§ **REQUIREMENT**: When the line containing "brown headphones: 2 -> 4" appears in the data below, begin copying there and stop only after the line containing "green teapot: 5 -> 6".

§ **DATA FOR ANALYSIS**:
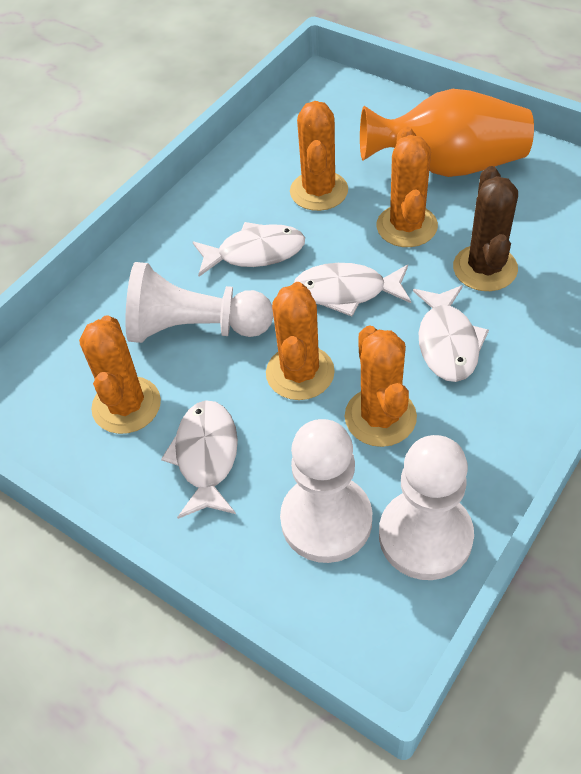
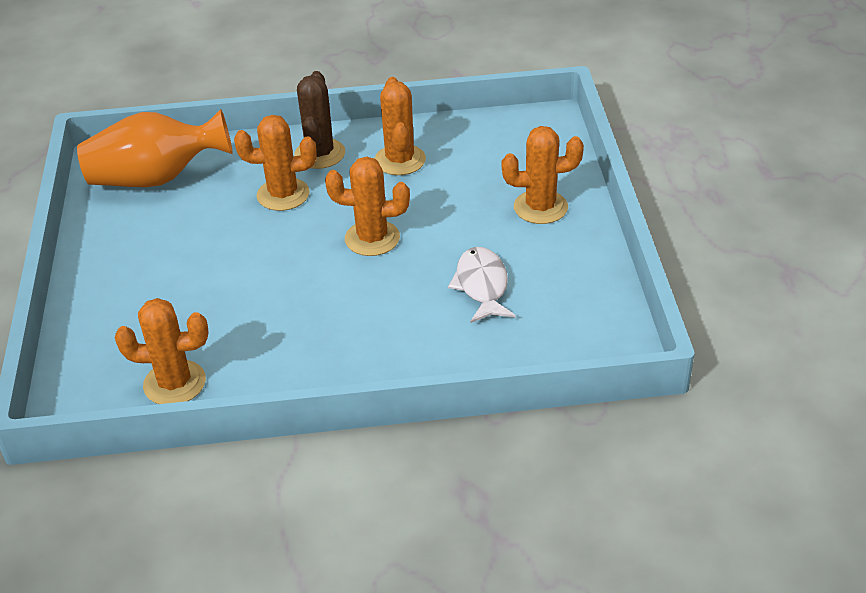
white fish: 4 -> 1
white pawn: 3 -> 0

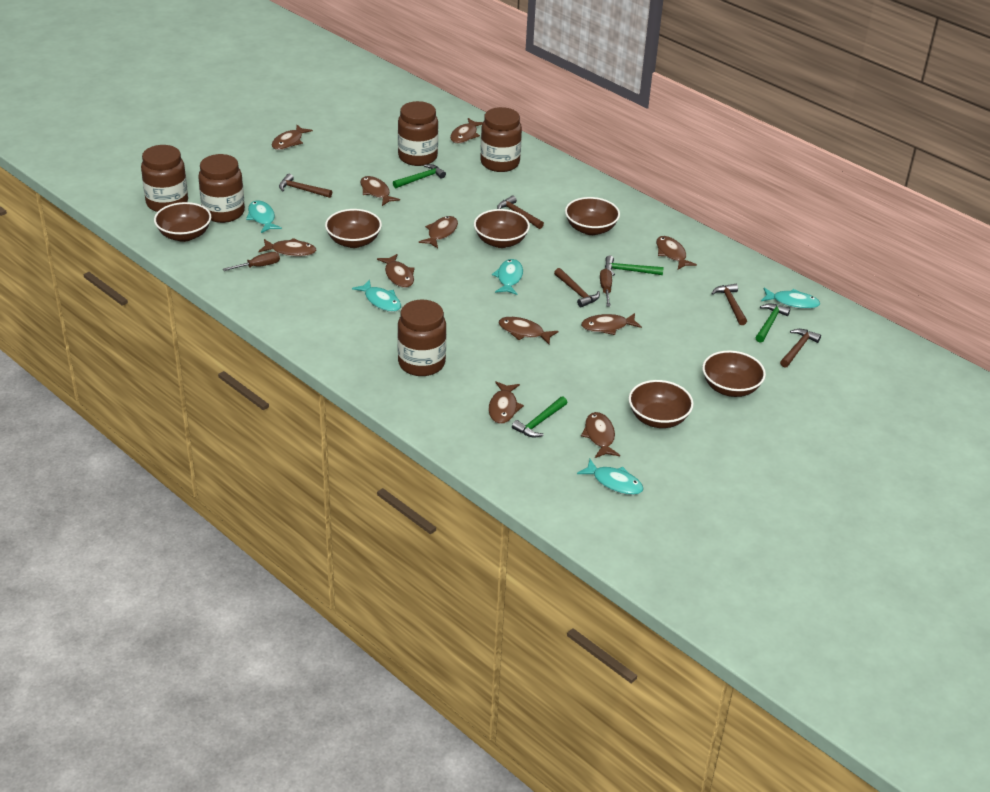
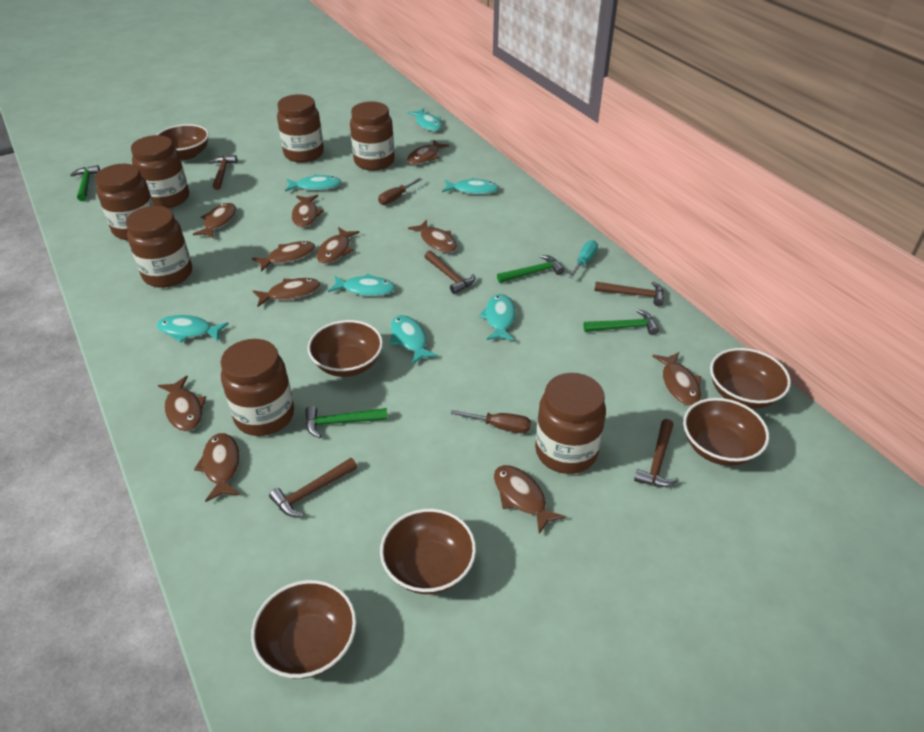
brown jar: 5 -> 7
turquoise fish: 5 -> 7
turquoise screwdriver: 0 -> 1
---
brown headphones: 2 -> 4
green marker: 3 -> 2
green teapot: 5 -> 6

§ **ANSWER BOX**:
brown headphones: 2 -> 4
green marker: 3 -> 2
green teapot: 5 -> 6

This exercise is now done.